---- Extracted data
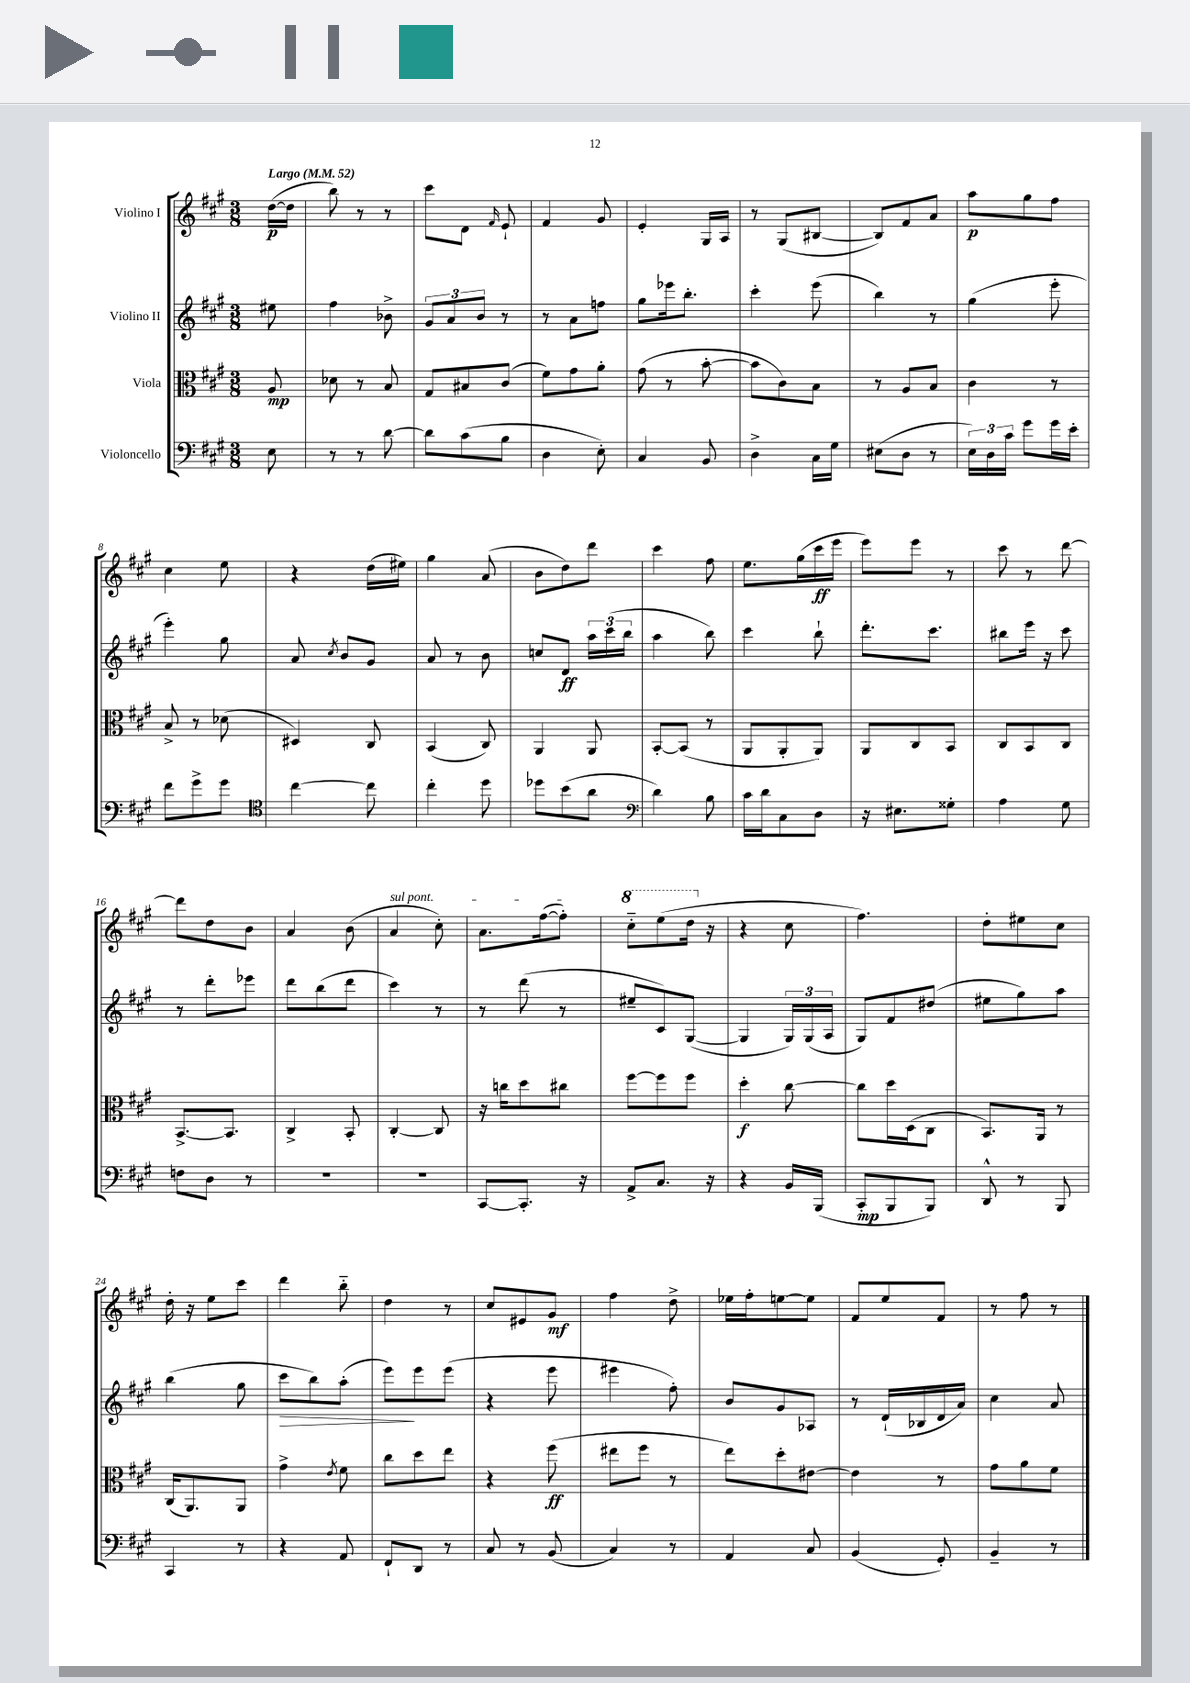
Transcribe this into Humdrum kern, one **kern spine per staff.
--------
---- Extracted data
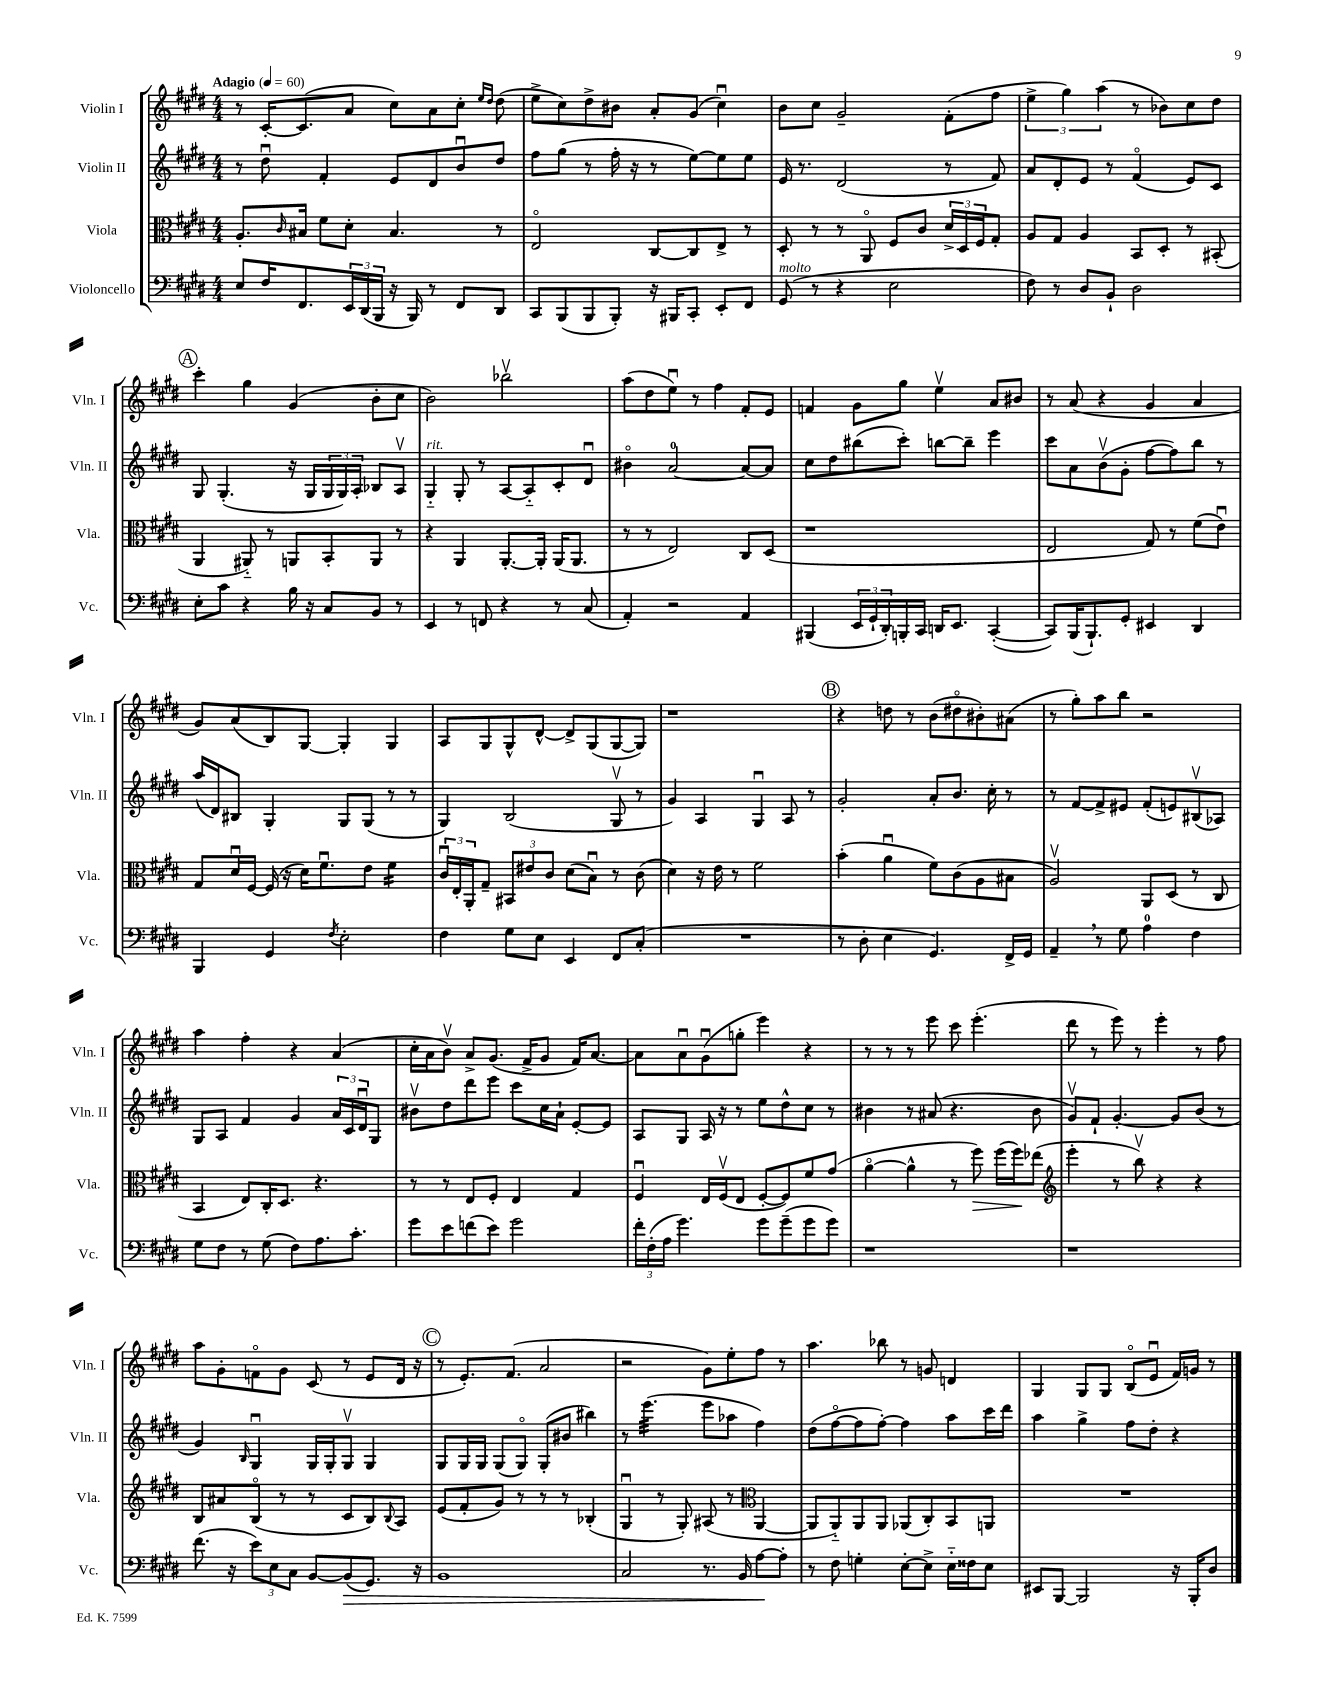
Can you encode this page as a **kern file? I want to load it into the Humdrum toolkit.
--------
---- Extracted data
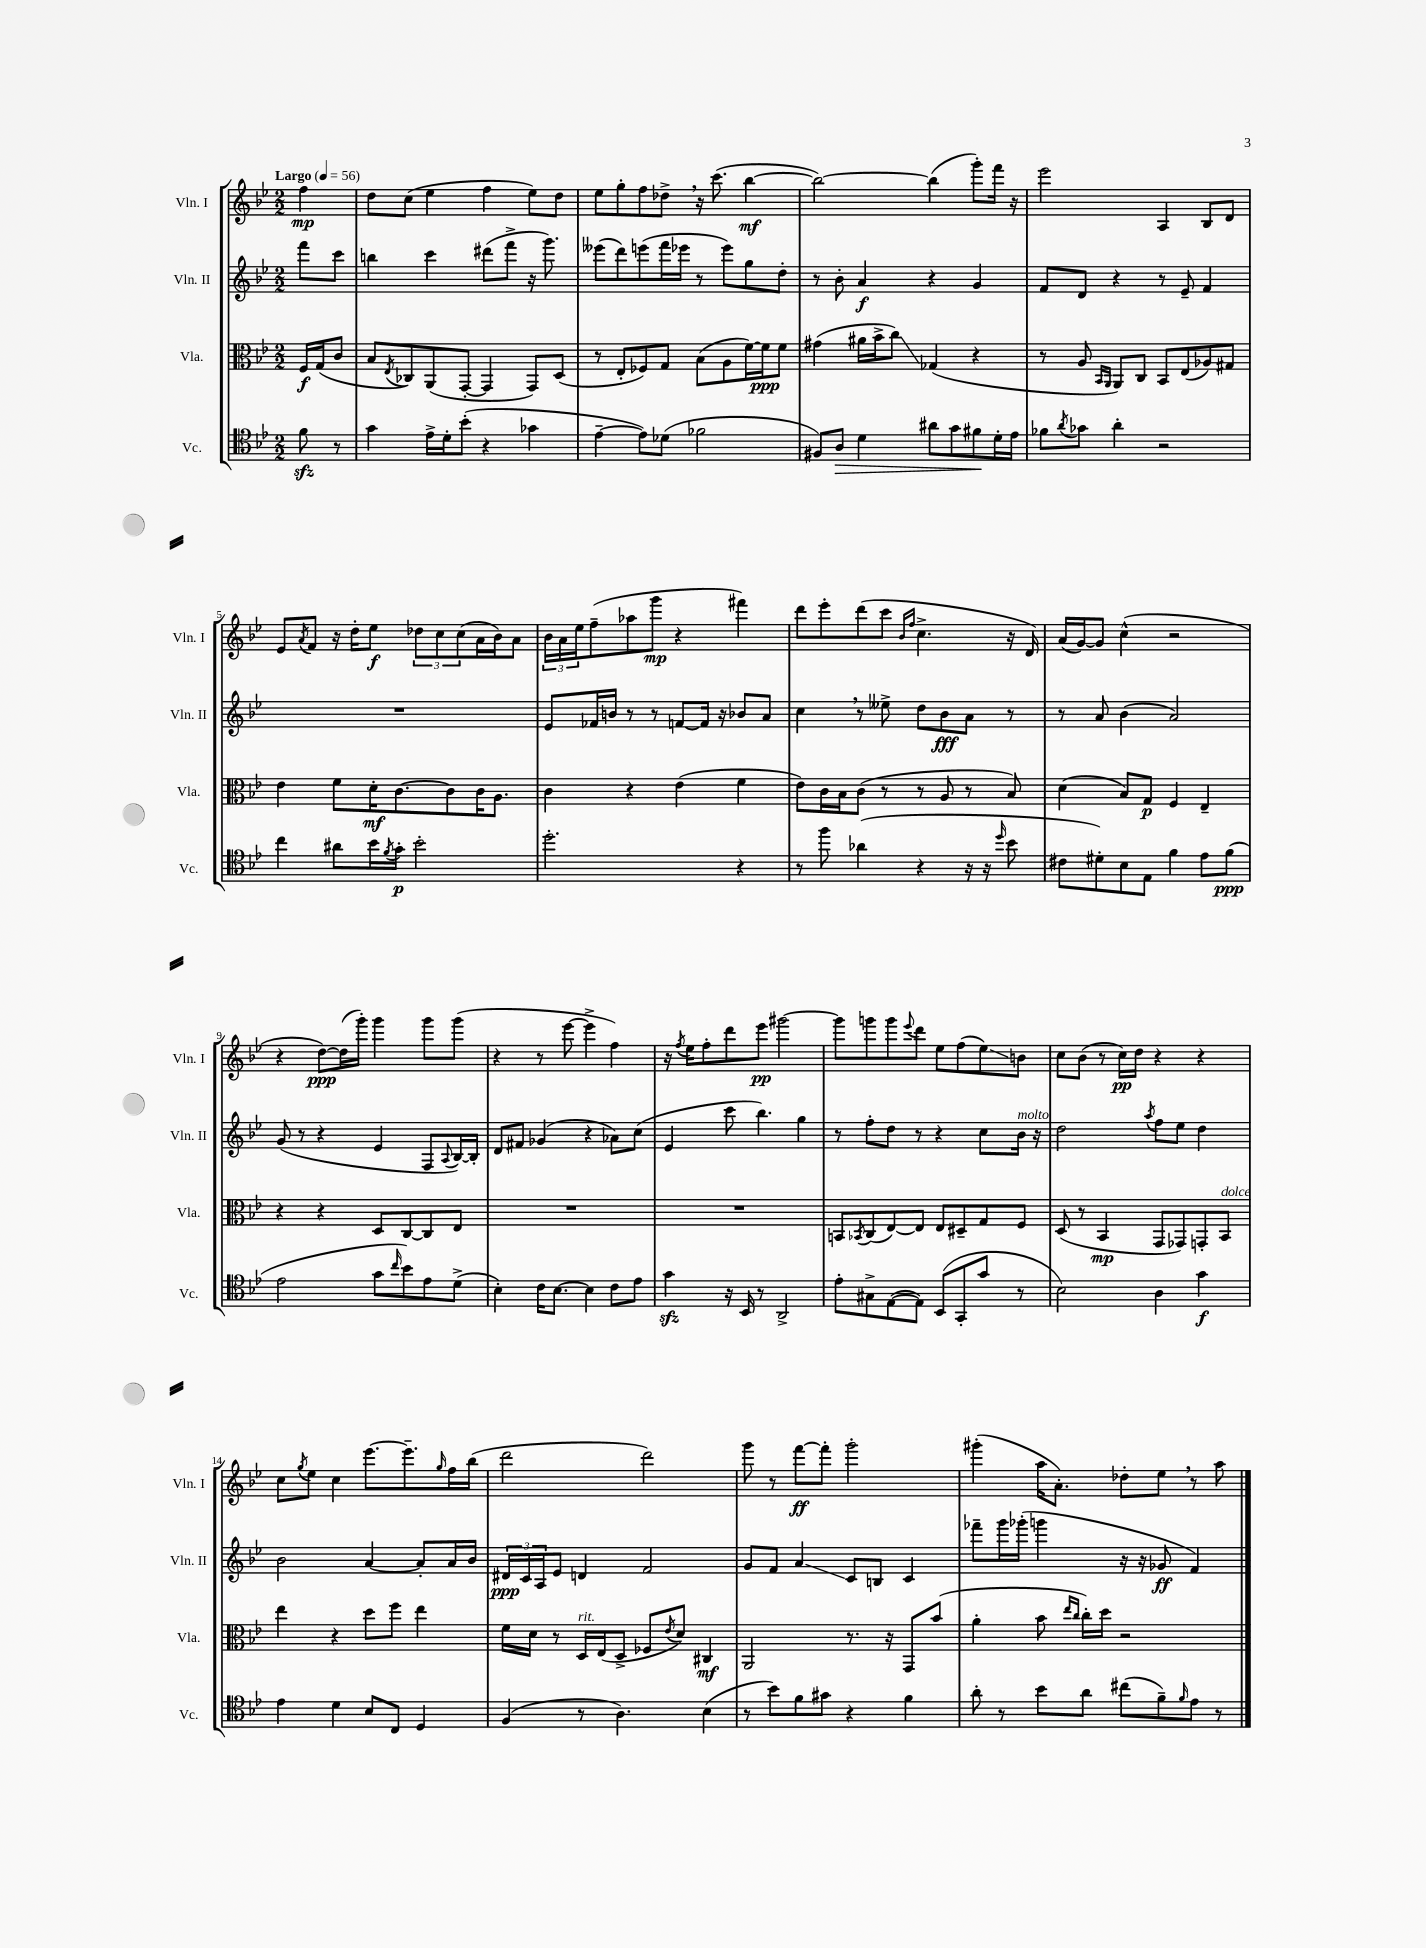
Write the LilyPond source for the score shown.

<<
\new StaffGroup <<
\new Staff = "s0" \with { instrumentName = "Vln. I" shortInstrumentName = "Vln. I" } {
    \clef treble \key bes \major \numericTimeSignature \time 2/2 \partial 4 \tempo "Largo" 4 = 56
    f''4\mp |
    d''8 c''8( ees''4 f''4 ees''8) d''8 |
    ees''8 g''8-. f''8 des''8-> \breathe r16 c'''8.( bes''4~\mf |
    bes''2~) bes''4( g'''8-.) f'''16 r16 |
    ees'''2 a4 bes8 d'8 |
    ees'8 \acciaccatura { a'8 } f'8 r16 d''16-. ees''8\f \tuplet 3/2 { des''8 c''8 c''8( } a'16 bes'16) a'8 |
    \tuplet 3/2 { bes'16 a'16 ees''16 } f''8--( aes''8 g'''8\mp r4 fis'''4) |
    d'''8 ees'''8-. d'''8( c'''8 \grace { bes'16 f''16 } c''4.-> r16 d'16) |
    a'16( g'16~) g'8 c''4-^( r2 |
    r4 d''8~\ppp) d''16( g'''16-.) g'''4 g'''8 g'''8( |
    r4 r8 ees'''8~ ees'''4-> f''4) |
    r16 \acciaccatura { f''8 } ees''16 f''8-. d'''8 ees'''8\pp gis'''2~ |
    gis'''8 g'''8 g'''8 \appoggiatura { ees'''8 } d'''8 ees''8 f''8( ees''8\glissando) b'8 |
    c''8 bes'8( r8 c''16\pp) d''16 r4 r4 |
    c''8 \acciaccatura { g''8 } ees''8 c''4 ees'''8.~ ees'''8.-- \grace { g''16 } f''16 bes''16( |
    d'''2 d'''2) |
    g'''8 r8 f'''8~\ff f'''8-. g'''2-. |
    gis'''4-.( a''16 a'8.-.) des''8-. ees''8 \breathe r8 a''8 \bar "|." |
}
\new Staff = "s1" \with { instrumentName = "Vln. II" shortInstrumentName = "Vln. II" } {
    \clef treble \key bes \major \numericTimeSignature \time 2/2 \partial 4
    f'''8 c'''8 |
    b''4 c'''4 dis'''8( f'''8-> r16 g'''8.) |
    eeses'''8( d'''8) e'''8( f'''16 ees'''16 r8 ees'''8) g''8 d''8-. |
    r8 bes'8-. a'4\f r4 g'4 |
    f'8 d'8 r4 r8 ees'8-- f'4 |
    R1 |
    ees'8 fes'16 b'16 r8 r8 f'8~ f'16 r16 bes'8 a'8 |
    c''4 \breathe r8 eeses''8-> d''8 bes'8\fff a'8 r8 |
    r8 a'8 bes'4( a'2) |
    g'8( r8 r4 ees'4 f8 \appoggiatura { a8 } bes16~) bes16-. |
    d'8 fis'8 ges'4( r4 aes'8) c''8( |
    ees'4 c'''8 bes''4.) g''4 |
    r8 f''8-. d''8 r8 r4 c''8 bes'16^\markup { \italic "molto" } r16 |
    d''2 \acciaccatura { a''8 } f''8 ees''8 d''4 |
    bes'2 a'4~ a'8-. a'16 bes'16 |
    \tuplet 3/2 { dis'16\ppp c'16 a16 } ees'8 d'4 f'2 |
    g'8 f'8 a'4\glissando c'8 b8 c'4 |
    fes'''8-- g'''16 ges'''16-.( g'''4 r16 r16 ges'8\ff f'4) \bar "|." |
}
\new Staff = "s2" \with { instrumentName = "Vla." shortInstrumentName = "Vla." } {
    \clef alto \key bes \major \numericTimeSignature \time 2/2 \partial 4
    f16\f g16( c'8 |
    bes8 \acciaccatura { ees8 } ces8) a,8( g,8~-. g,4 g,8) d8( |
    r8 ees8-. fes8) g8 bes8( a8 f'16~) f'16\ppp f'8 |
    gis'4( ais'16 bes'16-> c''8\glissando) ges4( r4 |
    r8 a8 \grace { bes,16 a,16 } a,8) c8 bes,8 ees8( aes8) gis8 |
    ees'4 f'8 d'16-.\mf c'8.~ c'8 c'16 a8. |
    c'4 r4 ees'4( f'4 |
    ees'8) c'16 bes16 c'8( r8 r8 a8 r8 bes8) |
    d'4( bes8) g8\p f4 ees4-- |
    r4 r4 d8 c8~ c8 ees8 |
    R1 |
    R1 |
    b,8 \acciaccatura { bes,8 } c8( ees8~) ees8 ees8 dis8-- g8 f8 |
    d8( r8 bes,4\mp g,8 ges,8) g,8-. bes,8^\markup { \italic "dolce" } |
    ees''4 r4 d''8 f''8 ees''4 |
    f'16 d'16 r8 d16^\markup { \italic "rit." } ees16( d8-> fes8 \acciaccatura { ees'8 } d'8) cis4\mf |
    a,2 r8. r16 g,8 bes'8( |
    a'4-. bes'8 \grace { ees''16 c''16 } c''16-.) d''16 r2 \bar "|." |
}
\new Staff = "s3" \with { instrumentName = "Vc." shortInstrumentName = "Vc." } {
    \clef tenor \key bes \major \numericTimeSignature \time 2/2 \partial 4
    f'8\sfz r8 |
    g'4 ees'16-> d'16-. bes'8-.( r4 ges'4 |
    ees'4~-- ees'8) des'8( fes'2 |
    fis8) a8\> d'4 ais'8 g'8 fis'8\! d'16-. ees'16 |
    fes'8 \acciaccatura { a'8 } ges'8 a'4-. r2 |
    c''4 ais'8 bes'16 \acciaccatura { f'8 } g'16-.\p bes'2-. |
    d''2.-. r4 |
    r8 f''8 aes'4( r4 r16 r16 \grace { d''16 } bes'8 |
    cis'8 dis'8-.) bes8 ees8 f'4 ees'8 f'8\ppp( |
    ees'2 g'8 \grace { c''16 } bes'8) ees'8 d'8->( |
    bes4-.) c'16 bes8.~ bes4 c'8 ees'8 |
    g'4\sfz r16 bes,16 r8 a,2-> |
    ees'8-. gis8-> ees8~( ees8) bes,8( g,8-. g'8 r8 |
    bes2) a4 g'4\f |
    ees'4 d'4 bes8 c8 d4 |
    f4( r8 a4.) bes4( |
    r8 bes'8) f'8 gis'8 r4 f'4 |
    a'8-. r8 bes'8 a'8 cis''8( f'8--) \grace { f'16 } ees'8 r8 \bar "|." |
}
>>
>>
--------
■ **What you are asked to do**
Please pull out every line in the rows above that contains the word "italic".

■ **Exercise output**
    r8 f''8-. d''8 r8 r4 c''8 bes'16^\markup { \italic "molto" } r16 |
    d8( r8 bes,4\mp g,8 ges,8) g,8-. bes,8^\markup { \italic "dolce" } |
    f'16 d'16 r8 d16^\markup { \italic "rit." } ees16( d8-> fes8 \acciaccatura { ees'8 } d'8) cis4\mf |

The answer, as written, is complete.